## Collected data:
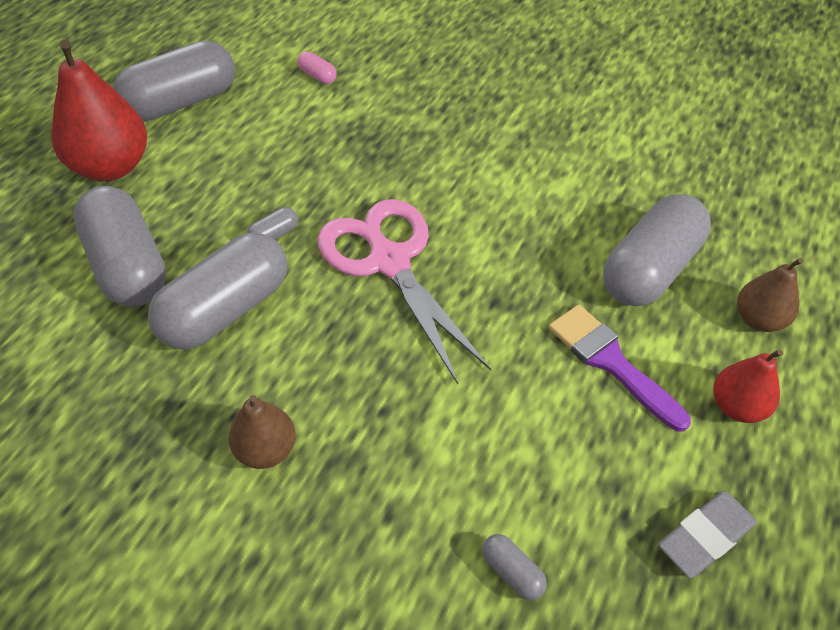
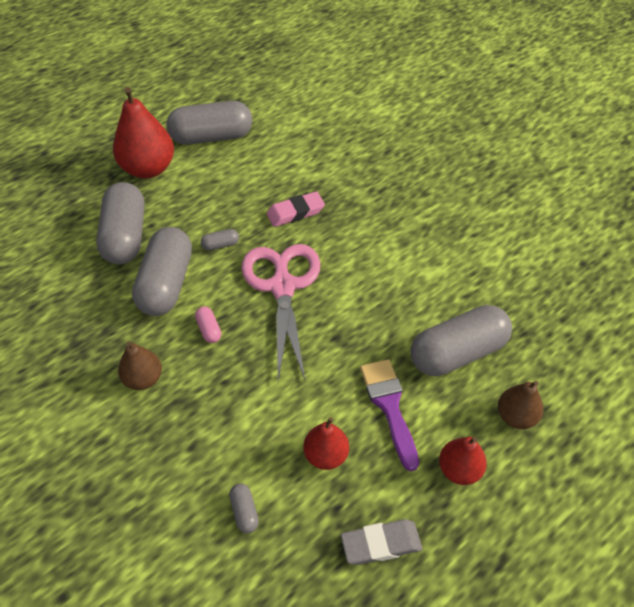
camera: 25 degrees right, 0 degrees up
(226, 309) = (166, 284): grey capsule -> grey capsule turned 60 degrees counterclockwise
(317, 76) = (308, 143): pink capsule -> pink capsule (209, 329)
(351, 165) = (295, 212): none -> pink eraser
(571, 453) = (326, 455): none -> red pear

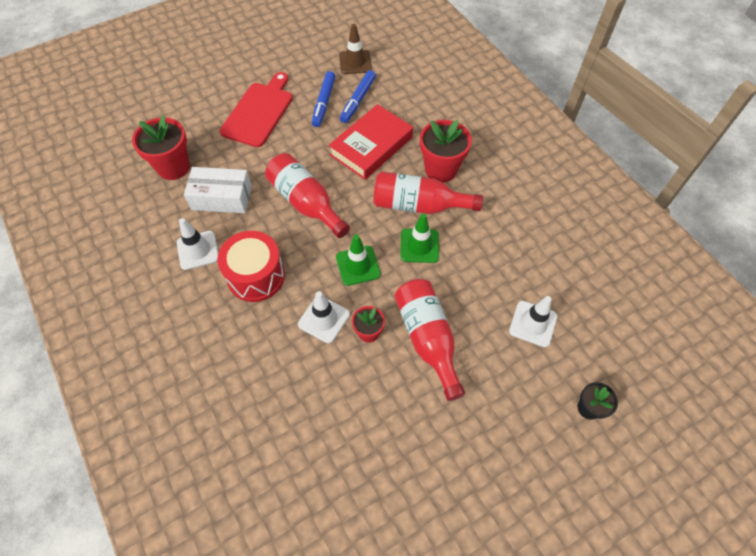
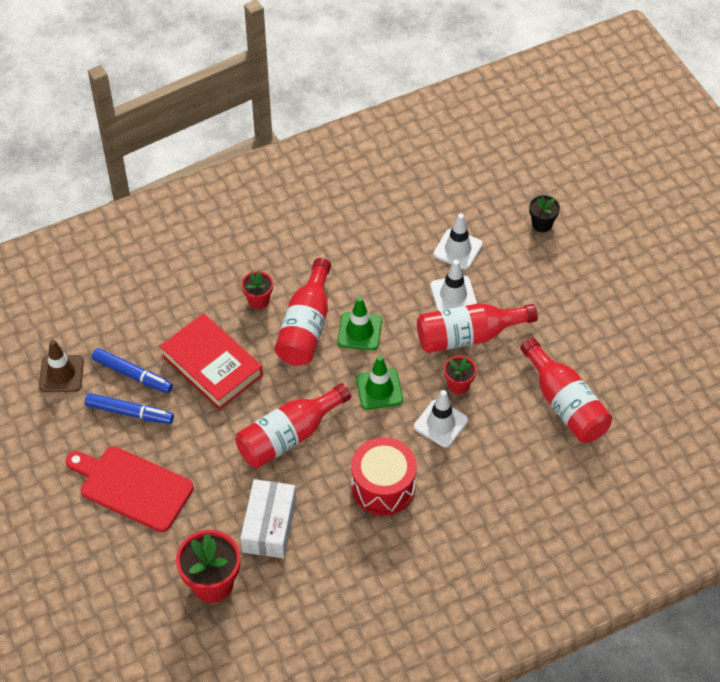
camera: 85 degrees left, 5 degrees down
(198, 250) = (343, 547): white traffic cone -> white traffic cone (453, 295)
(353, 439) = (565, 404): none -> red bottle
(441, 169) = (258, 300): red flower pot -> red flower pot, size x0.56

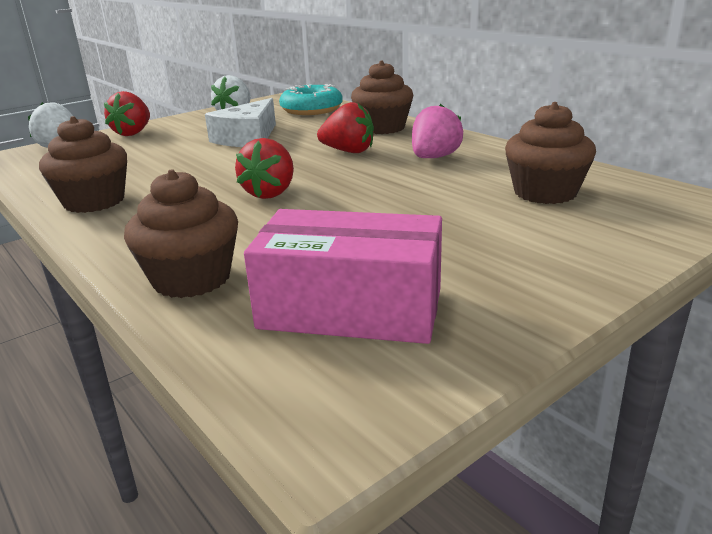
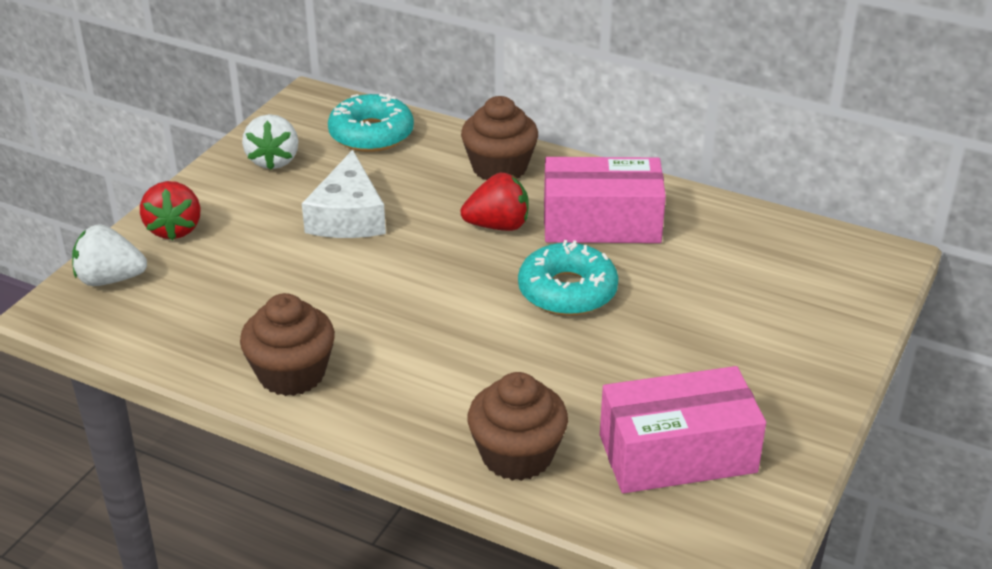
camera: 25 degrees left, 10 degrees up
(270, 193) = (476, 320): red strawberry -> none
(364, 187) = (567, 291): none -> turquoise donut
(434, 158) = (601, 223): pink strawberry -> pink box
(545, 192) = (743, 266): brown cupcake -> none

## Exercise details:
Go line by line through the records above and copy each one containing "strawberry".

## Response to the exercise:
(270, 193) = (476, 320): red strawberry -> none
(434, 158) = (601, 223): pink strawberry -> pink box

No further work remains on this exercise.